- _YOUR ASSIGNMENT_: No pictures, nothing altered: return the data below.

- _DATA TO USE_:
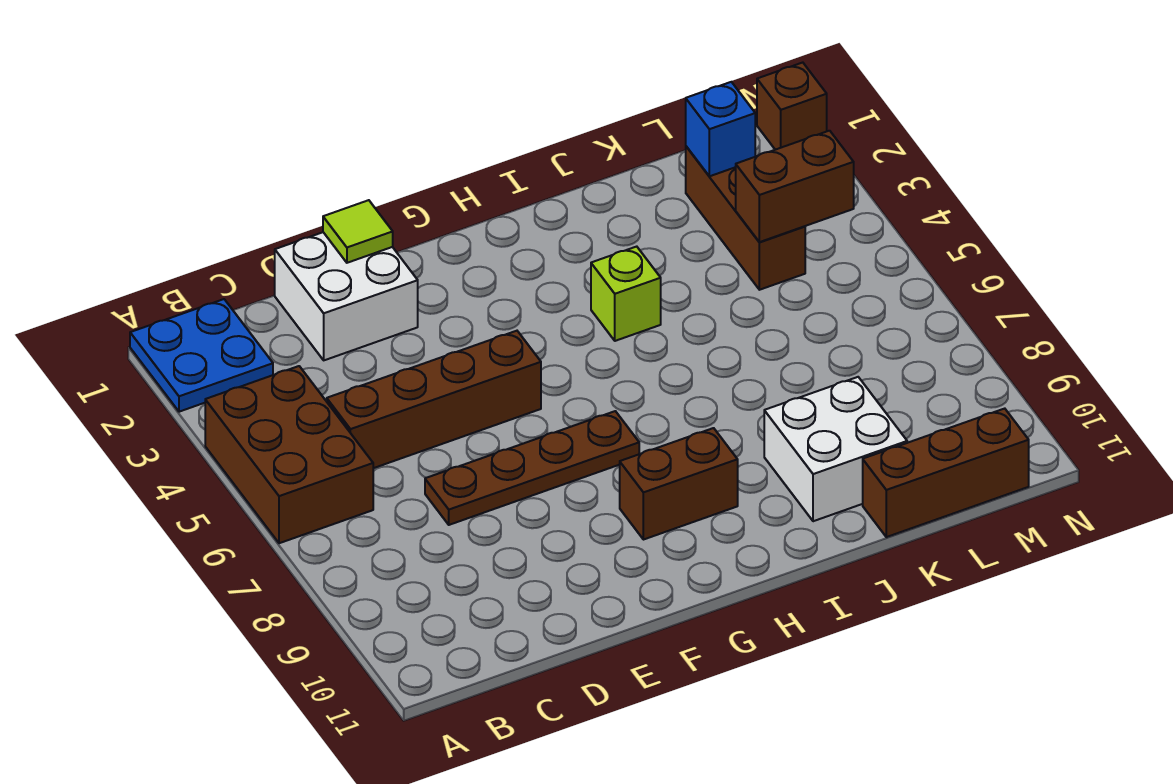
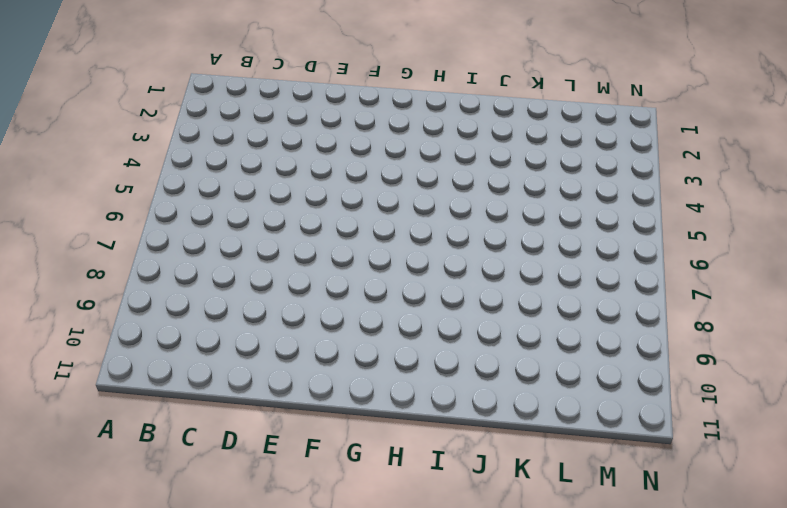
none -> blue plate A1:B2 level 1
none -> brown brick A4:B6 level 1
none -> brown brick C5:F5 level 1

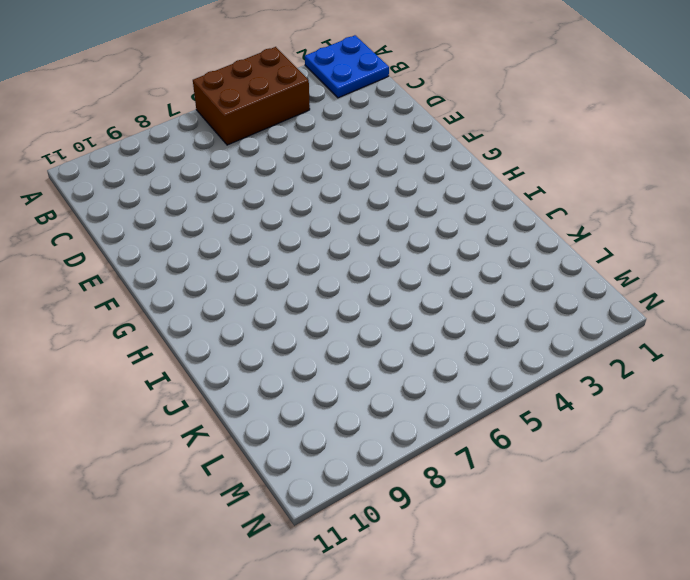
none -> brown brick C5:F5 level 1
none -> white brick D1:E2 level 1
none -> brown plate D7:G7 level 1

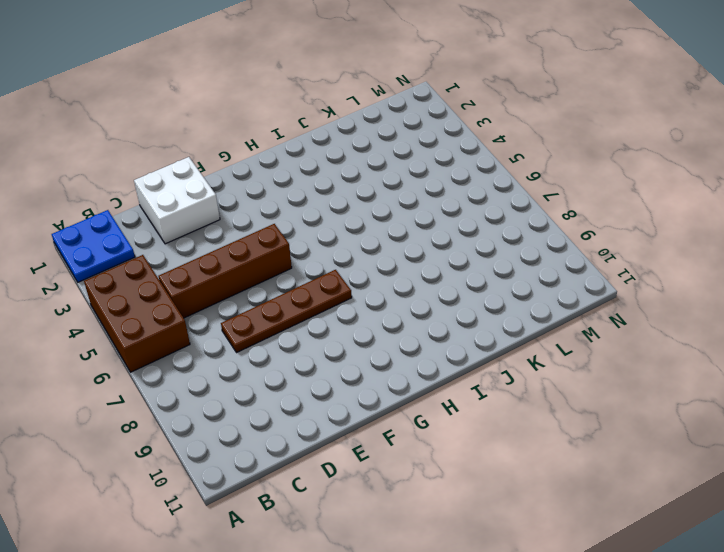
none -> brown brick G9:H9 level 1
none -> lime brick I4 level 1
none -> white brick J9:K10 level 1

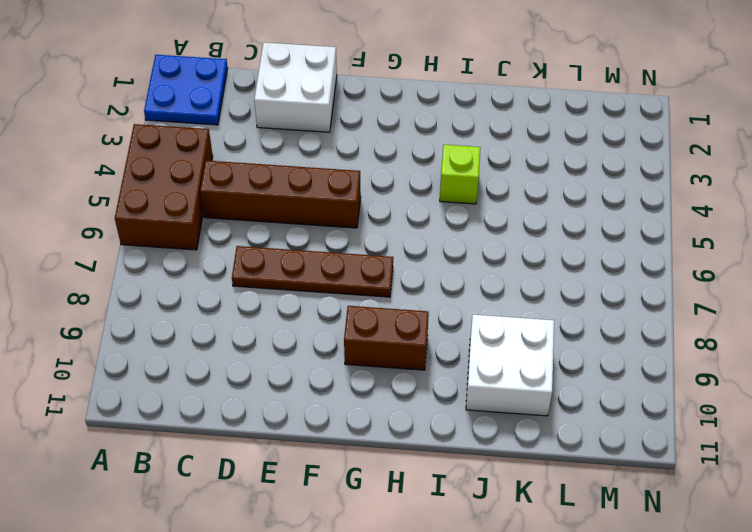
none -> brown brick K11:M11 level 1
none -> brown brick L2:L4 level 1
none -> brown brick N1 level 1

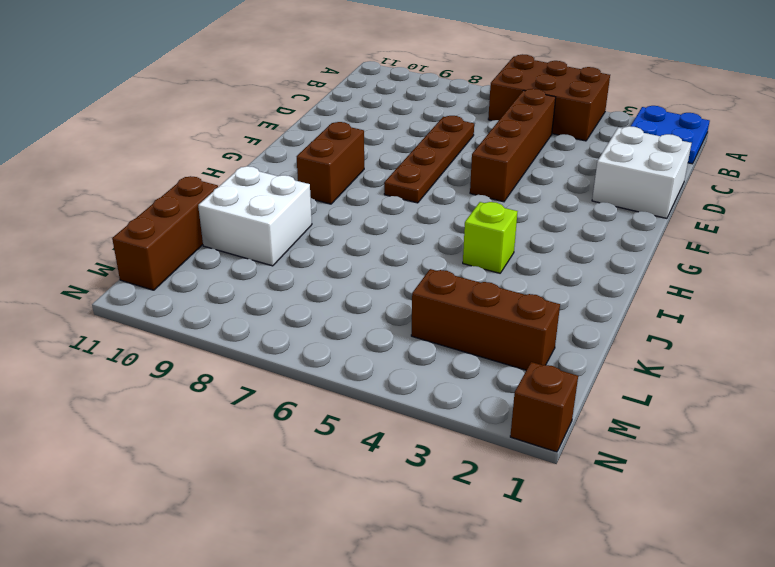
none -> lime tile E1 level 2
none -> blue brick L2 level 2
none -> brown brick L4:M4 level 2

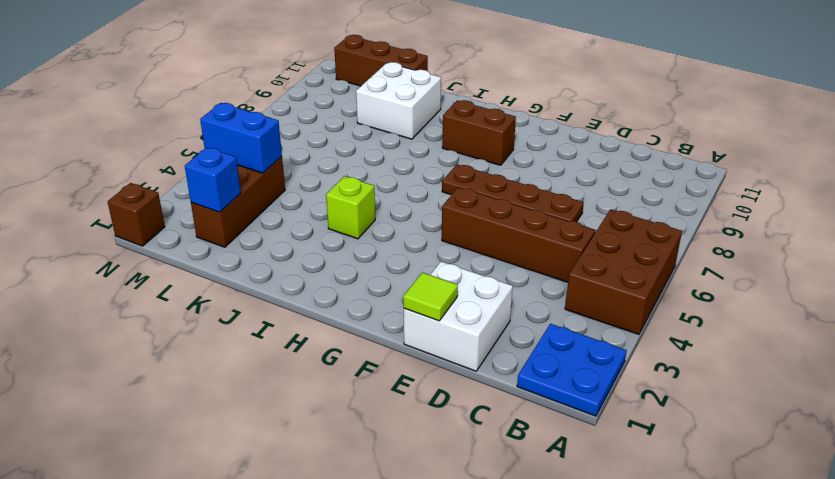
blue brick L4:M4 level 2 -> brown brick L4:M4 level 2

- _FINISHED TASK_:
none -> blue plate A1:B2 level 1
none -> brown brick A4:B6 level 1
none -> brown brick C5:F5 level 1

none -> brown brick C5:F5 level 1
none -> white brick D1:E2 level 1
none -> brown plate D7:G7 level 1

none -> brown brick G9:H9 level 1
none -> lime brick I4 level 1
none -> white brick J9:K10 level 1

none -> brown brick K11:M11 level 1
none -> brown brick L2:L4 level 1
none -> brown brick N1 level 1

none -> lime tile E1 level 2
none -> blue brick L2 level 2
none -> brown brick L4:M4 level 2

blue brick L4:M4 level 2 -> brown brick L4:M4 level 2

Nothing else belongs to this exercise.